> _Job item_
Copy every entry exactly as it reads and exclude whatever pictures appear.

> _Data records_
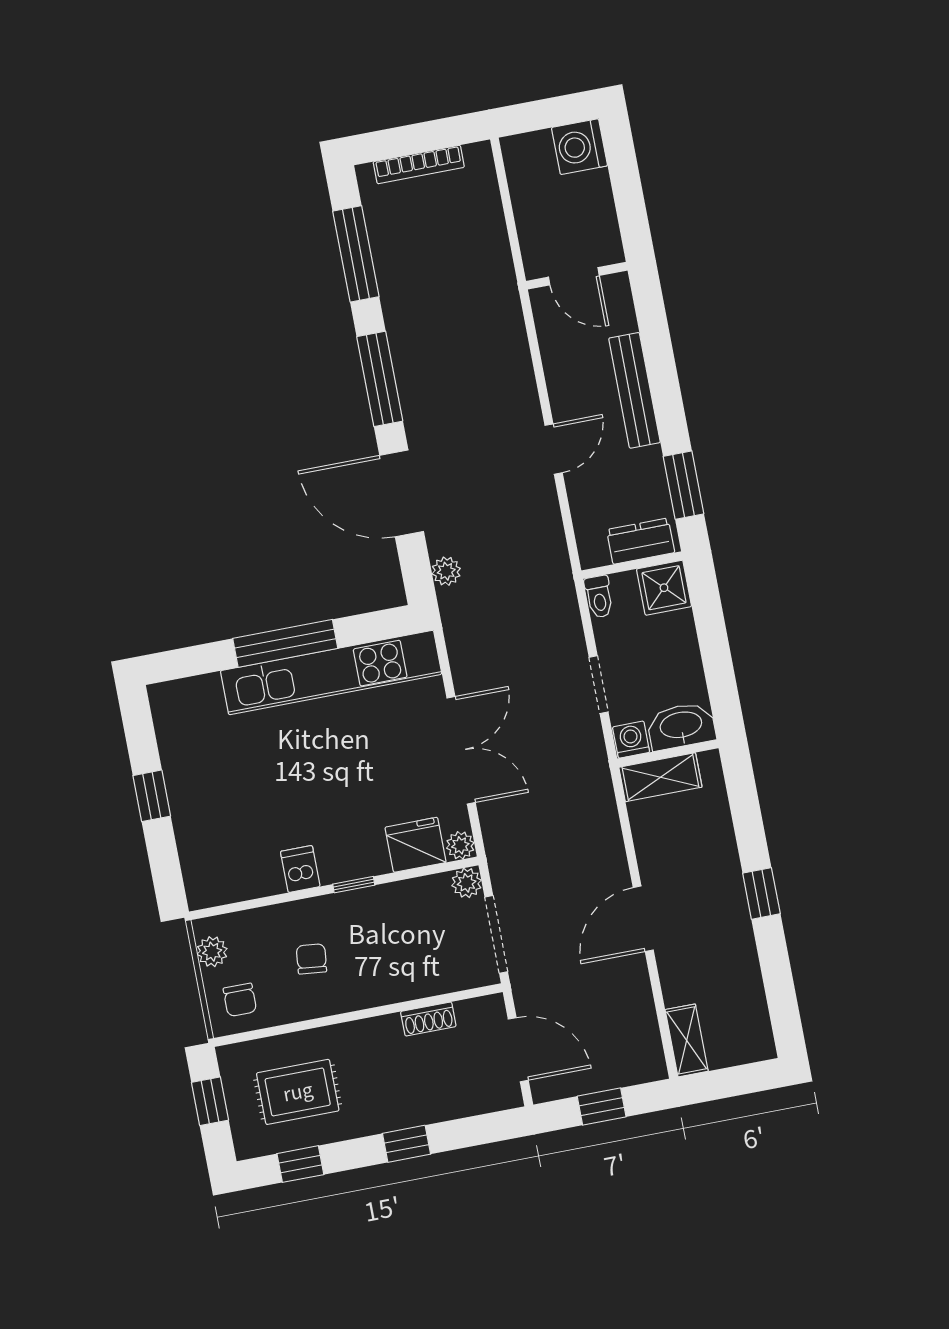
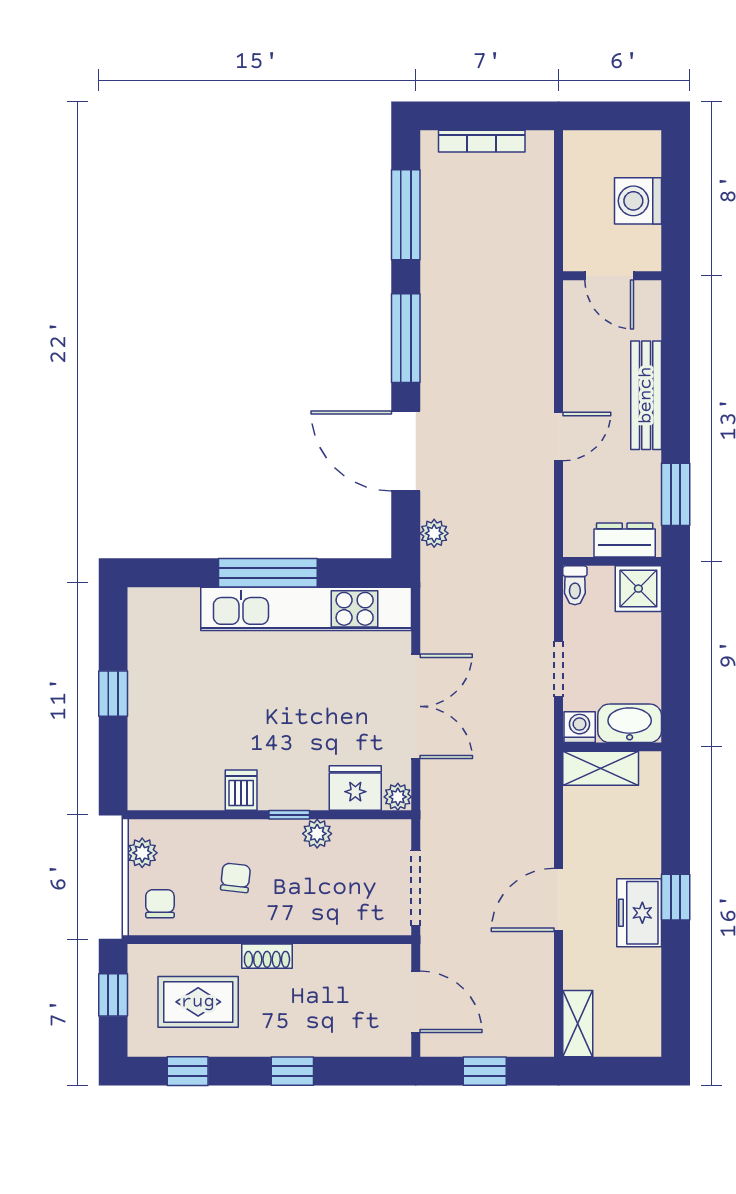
washing machine: (579, 147) -> (638, 201), moved
plant: (467, 883) -> (317, 834), moved
freezer: (727, 916) -> (639, 913), added
chair: (240, 1000) -> (160, 904), turned 180
shoe rack: (428, 1019) -> (267, 956), moved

> _Answer space_
washing machine: (579, 147) -> (638, 201), moved
plant: (467, 883) -> (317, 834), moved
freezer: (727, 916) -> (639, 913), added
chair: (240, 1000) -> (160, 904), turned 180
shoe rack: (428, 1019) -> (267, 956), moved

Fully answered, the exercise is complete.